Colored object listings:
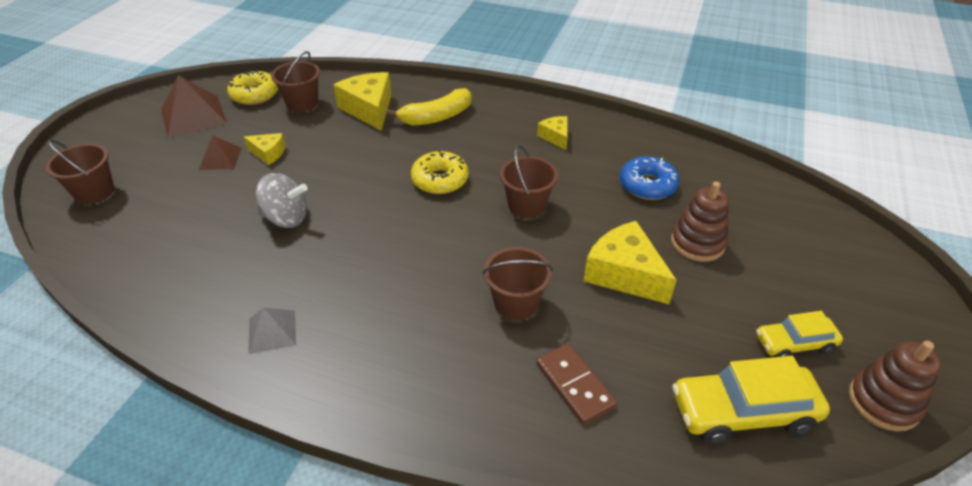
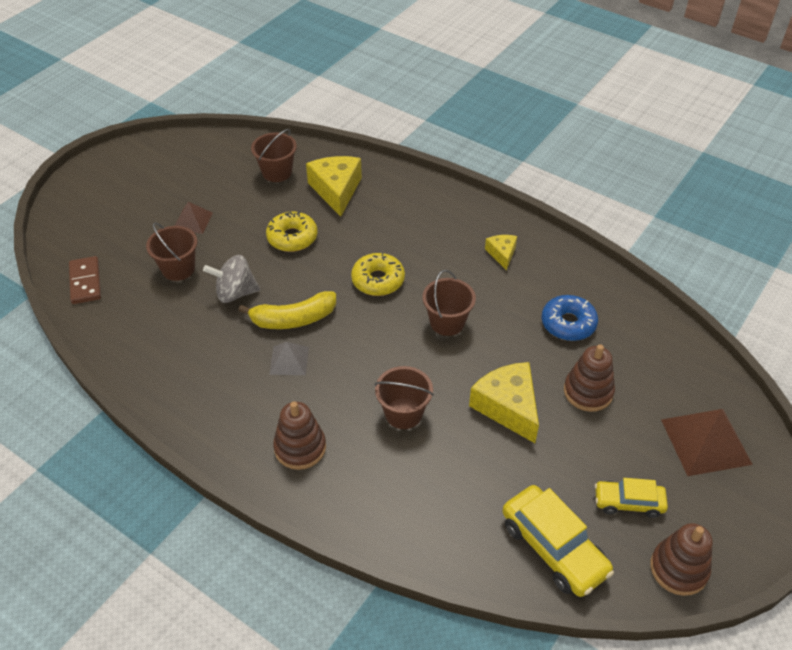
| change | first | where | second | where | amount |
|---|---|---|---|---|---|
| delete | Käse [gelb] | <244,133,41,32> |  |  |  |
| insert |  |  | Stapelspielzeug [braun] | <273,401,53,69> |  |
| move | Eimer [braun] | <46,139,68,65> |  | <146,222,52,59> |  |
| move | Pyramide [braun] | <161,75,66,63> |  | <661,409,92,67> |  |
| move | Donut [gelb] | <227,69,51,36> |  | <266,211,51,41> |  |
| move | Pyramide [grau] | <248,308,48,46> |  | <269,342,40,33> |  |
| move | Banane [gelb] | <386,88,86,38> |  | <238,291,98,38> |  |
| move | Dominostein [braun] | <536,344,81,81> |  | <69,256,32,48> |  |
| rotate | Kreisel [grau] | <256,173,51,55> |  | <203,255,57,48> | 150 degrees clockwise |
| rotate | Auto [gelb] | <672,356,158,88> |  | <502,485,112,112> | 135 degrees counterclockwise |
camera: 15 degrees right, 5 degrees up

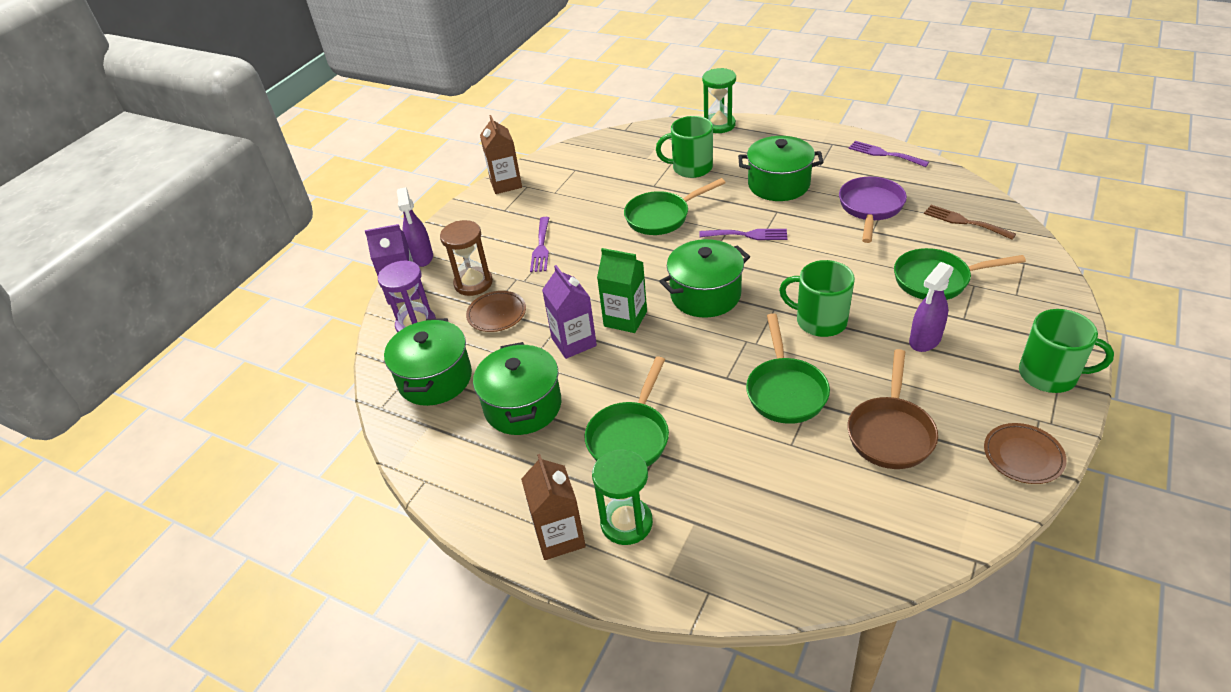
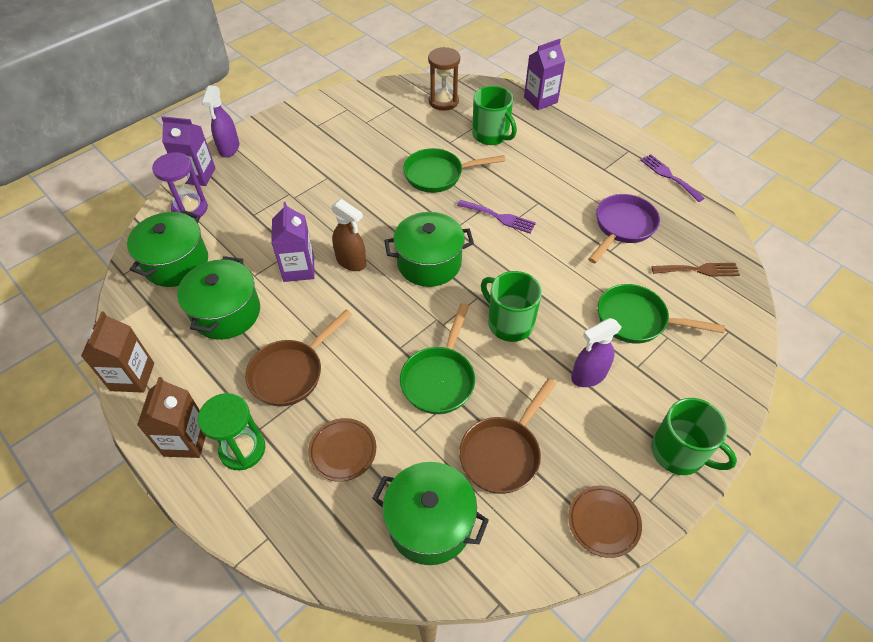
| change | first | where | second | where | amount |
|---|---|---|---|---|---|
| delete | Gabel [lila] | <530,217,19,55> |  |  |  |
| move | Sanduhr [braun] | <440,220,53,76> |  | <428,47,32,64> |  |
| move | Teller [braun] | <466,291,60,41> |  | <308,418,68,64> |  |
| move | Getränkekarton [braun] | <480,115,42,79> |  | <81,311,73,82> |  |
| move | Kochtopf [grün] | <738,136,85,65> |  | <372,462,117,103> |  |
| replace | Getränkekarton [grün] | <597,248,50,85> | Sprühflasche [braun] | <331,199,35,72> |  |
| replace | Sanduhr [grün] | <702,68,34,65> | Getränkekarton [lila] | <524,39,41,71> |  |
| recolor | Pfanne [grün] | <584,356,85,111> | Pfanne [braun] | <245,309,107,97> |  |
| rotate | Tasse [grün] | <656,116,57,62> |  | <472,86,45,59> | 150 degrees counterclockwise |
| rotate | Gabel [braun] | <924,205,92,35> |  | <651,263,89,14> | 120 degrees clockwise |
camera: 15 degrees right, 10 degrees up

Problem details:
From the records above, retype only the lines starting at the line that contains "Pyramide [grau] |" and ending at the line that contains "135 degrees counterclockwise |", both included.

Task answer:
| move | Pyramide [grau] | <248,308,48,46> |  | <269,342,40,33> |  |
| move | Banane [gelb] | <386,88,86,38> |  | <238,291,98,38> |  |
| move | Dominostein [braun] | <536,344,81,81> |  | <69,256,32,48> |  |
| rotate | Kreisel [grau] | <256,173,51,55> |  | <203,255,57,48> | 150 degrees clockwise |
| rotate | Auto [gelb] | <672,356,158,88> |  | <502,485,112,112> | 135 degrees counterclockwise |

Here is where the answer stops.